* What you have to do
Print every record exactly, but leave out the pictures.

BEGIN Material for the task

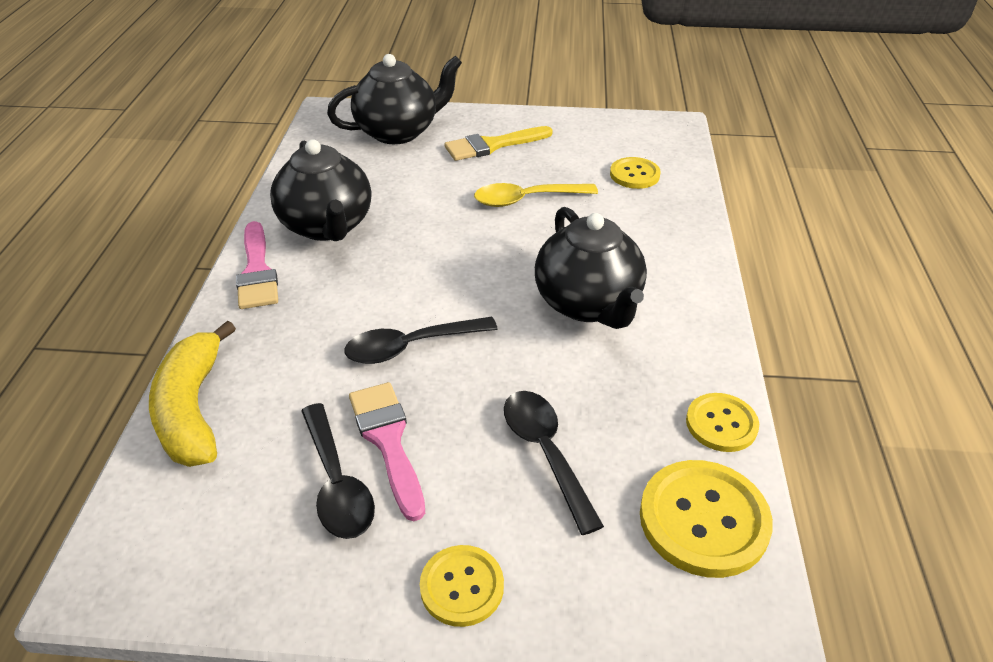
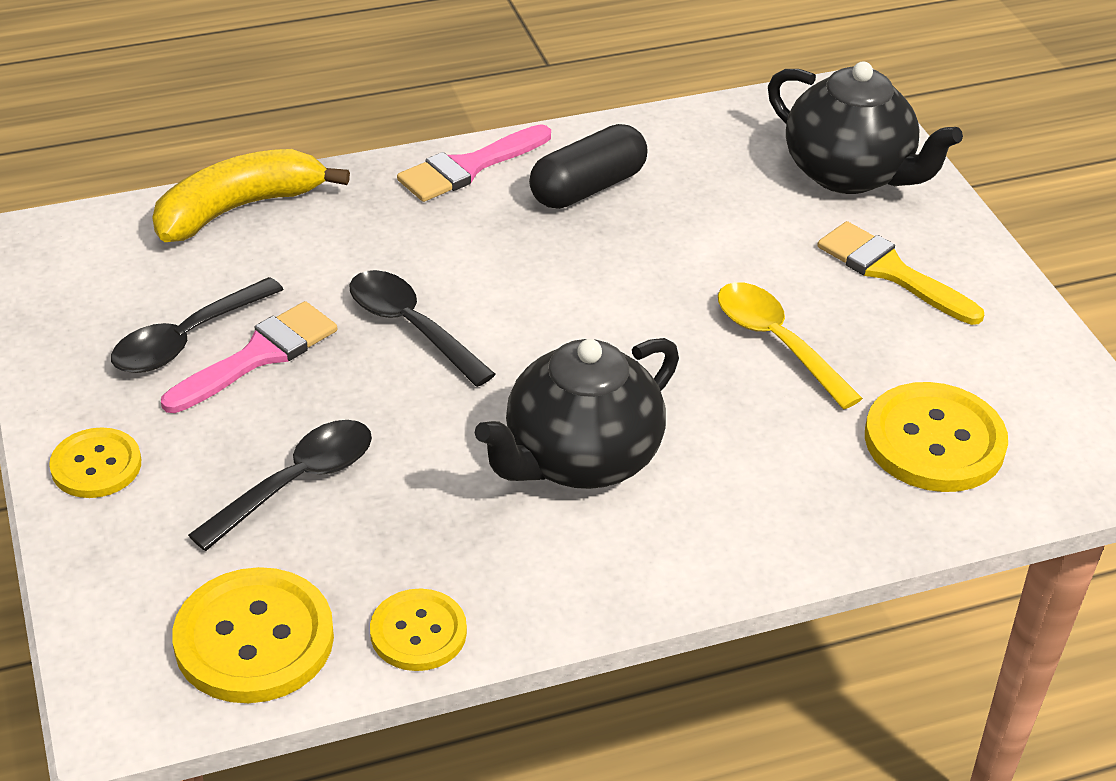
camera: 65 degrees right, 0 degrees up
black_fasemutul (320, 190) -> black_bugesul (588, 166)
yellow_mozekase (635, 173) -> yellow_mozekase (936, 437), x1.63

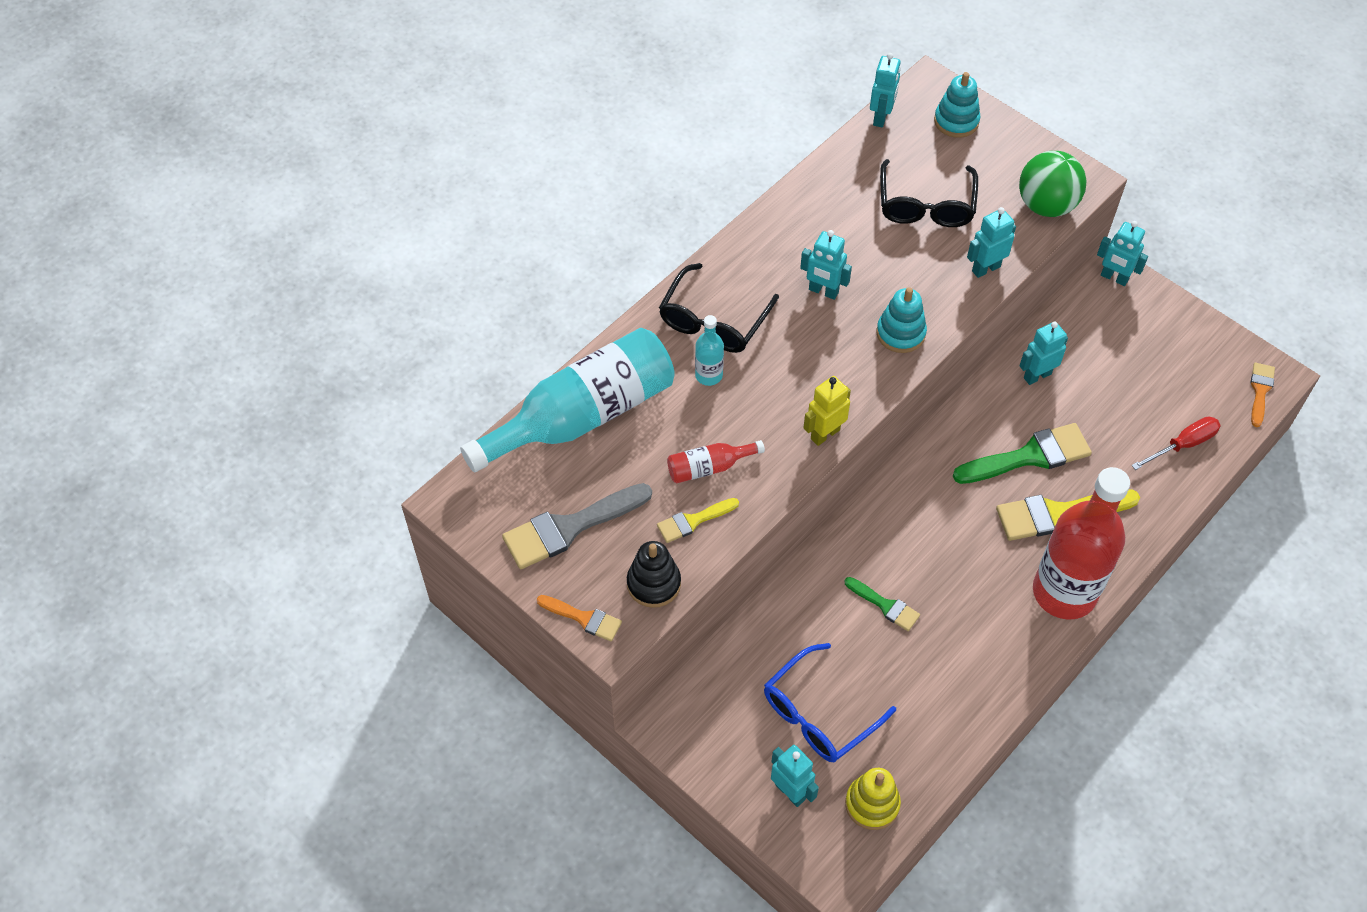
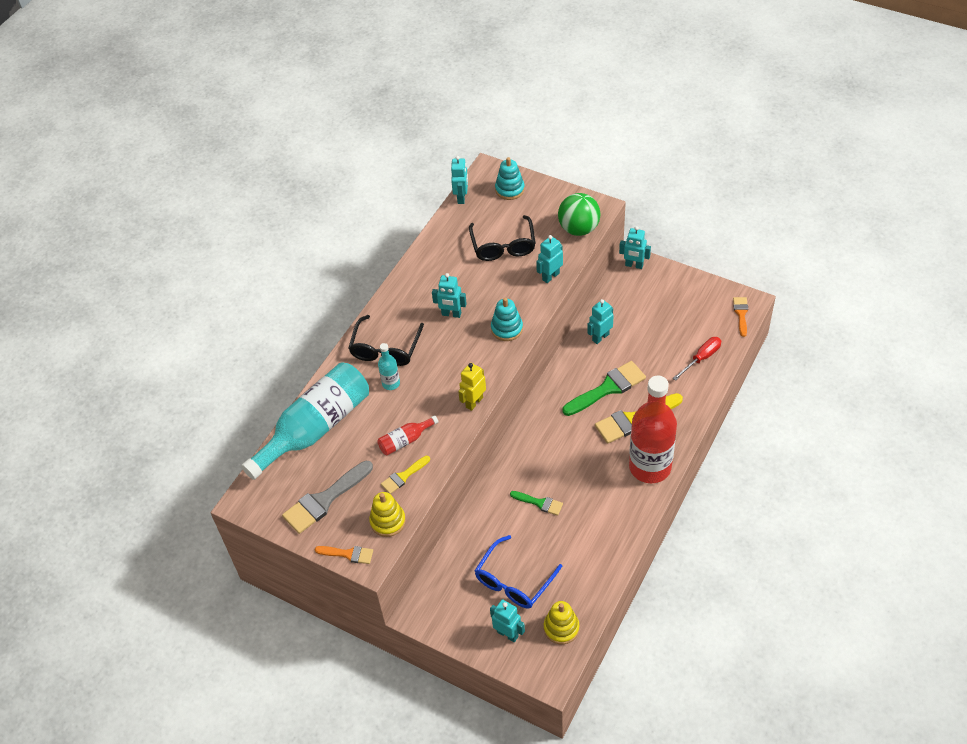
camera: 10 degrees left, 5 degrees down
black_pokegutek (654, 574) -> yellow_pokegutek (387, 514)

END Material for the task

* Result of the exercise
camera: 65 degrees right, 0 degrees up
black_fasemutul (320, 190) -> black_bugesul (588, 166)
yellow_mozekase (635, 173) -> yellow_mozekase (936, 437), x1.63

camera: 10 degrees left, 5 degrees down
black_pokegutek (654, 574) -> yellow_pokegutek (387, 514)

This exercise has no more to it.